WHAT NEEDS TO BE DONE -
From the first line of the material through the line containing "to [287, 374]", restate everything word for word and nothing more.

LISTED RECORDS -
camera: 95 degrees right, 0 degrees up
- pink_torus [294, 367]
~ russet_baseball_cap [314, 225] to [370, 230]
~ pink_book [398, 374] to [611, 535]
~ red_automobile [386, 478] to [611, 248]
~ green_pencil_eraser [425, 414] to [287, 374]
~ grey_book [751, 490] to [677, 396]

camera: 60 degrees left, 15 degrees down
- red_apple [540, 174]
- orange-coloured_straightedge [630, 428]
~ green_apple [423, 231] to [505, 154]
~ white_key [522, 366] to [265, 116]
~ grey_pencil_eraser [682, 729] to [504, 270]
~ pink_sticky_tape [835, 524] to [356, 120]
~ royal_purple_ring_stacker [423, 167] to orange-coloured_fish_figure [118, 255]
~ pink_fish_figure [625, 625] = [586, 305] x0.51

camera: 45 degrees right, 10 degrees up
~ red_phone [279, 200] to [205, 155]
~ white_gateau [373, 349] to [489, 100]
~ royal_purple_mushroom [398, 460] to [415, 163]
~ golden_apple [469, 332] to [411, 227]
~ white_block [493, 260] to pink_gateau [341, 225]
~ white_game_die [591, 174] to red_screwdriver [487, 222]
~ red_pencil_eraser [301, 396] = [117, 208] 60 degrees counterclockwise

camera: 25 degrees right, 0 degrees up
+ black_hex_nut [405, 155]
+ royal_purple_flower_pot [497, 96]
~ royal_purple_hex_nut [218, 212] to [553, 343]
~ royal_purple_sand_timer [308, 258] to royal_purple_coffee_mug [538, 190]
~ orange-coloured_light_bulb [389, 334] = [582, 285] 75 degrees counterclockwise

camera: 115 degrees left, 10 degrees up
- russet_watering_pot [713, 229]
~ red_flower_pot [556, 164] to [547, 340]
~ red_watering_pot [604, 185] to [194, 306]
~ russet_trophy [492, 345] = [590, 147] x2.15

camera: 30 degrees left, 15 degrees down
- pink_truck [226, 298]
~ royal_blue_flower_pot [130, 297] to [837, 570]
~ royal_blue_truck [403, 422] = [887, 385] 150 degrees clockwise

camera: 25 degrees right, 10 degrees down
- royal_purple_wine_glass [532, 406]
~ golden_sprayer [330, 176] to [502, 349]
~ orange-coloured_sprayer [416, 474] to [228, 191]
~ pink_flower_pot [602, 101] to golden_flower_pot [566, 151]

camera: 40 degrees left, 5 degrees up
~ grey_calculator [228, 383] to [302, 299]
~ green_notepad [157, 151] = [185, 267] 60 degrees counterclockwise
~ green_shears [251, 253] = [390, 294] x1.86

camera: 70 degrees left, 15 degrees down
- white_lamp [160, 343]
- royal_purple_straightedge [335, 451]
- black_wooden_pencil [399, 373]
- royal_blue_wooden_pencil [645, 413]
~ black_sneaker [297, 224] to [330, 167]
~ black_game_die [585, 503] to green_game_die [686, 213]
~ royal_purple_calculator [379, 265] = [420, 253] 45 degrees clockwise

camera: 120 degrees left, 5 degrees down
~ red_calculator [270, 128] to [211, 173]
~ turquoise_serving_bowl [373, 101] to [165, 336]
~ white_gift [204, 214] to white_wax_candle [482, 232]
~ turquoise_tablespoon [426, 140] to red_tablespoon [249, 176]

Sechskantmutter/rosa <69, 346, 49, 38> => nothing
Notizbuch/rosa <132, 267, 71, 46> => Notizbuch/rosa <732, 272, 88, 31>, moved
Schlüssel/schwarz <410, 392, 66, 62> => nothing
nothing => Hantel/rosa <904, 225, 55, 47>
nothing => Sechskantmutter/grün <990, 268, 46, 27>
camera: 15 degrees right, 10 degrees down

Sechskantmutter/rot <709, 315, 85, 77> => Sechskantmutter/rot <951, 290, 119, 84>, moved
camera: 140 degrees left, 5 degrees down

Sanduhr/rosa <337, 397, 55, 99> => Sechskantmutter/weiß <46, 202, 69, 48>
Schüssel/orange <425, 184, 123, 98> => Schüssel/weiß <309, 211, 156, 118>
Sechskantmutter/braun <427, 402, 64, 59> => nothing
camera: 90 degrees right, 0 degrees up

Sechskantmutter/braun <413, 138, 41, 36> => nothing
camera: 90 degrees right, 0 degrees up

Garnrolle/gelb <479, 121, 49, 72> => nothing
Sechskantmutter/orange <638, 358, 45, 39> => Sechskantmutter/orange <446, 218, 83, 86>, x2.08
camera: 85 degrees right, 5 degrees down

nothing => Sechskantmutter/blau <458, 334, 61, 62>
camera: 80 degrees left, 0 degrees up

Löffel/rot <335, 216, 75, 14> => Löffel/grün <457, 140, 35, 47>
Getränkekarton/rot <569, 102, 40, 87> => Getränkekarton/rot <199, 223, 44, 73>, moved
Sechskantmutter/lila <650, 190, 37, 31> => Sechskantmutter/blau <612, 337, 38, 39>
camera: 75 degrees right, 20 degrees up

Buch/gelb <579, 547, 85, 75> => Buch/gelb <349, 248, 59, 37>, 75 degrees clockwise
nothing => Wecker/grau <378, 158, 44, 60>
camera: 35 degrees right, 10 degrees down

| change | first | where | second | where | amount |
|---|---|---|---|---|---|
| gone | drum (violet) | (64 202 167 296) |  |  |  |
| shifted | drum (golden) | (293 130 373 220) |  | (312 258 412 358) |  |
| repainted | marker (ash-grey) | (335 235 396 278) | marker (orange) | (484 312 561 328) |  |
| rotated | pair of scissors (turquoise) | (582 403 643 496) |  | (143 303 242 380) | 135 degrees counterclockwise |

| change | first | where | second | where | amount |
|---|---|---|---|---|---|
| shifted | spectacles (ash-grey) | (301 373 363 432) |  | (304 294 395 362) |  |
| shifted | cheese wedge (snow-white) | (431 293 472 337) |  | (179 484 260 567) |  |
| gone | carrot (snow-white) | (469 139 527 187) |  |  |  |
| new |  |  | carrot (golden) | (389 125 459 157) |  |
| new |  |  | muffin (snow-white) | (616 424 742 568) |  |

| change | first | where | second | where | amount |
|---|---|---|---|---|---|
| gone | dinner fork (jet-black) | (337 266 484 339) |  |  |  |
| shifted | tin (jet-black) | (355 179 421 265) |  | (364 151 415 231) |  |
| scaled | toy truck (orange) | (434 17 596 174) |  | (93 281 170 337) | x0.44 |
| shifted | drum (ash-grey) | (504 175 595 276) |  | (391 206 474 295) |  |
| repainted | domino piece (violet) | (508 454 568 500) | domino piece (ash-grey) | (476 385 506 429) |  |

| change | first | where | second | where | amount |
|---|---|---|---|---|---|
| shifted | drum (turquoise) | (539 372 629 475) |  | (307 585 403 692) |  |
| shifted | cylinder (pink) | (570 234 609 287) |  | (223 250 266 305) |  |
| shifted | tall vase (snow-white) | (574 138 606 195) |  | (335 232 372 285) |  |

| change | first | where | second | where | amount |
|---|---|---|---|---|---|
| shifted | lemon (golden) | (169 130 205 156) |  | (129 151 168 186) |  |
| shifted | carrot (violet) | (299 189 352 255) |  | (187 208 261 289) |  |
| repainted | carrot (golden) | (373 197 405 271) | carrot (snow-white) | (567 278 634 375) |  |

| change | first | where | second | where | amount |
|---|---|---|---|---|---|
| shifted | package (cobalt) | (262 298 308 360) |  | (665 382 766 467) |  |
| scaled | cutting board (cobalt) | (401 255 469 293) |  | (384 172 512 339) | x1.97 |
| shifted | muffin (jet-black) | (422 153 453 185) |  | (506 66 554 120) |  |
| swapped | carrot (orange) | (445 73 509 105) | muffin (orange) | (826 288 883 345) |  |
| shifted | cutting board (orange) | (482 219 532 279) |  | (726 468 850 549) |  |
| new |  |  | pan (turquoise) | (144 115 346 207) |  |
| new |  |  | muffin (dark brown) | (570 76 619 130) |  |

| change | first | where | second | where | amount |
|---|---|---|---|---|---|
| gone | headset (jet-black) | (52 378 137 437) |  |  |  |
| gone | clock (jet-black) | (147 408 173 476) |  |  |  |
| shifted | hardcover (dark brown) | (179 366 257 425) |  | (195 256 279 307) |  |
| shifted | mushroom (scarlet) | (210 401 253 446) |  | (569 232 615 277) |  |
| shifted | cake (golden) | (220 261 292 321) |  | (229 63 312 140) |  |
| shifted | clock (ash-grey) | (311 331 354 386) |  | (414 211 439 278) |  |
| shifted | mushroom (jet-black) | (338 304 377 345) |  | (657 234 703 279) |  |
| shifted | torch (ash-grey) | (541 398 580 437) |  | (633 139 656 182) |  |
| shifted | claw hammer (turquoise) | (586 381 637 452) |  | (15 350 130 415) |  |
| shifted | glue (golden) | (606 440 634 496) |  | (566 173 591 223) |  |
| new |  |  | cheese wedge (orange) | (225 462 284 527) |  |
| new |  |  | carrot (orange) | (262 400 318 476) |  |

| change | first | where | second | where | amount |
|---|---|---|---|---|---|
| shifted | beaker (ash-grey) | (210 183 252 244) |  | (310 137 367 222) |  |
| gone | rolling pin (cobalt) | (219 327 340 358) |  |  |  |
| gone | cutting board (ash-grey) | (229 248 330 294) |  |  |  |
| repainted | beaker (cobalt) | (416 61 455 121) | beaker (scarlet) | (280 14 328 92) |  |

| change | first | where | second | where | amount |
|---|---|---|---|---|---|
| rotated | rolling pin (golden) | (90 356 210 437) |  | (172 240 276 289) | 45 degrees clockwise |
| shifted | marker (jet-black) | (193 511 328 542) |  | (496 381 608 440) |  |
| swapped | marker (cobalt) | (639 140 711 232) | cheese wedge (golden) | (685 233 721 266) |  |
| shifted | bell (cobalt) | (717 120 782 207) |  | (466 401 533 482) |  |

RESPONSE BELOW -
camera: 95 degrees right, 0 degrees up
- pink_torus [294, 367]
~ russet_baseball_cap [314, 225] to [370, 230]
~ pink_book [398, 374] to [611, 535]
~ red_automobile [386, 478] to [611, 248]
~ green_pencil_eraser [425, 414] to [287, 374]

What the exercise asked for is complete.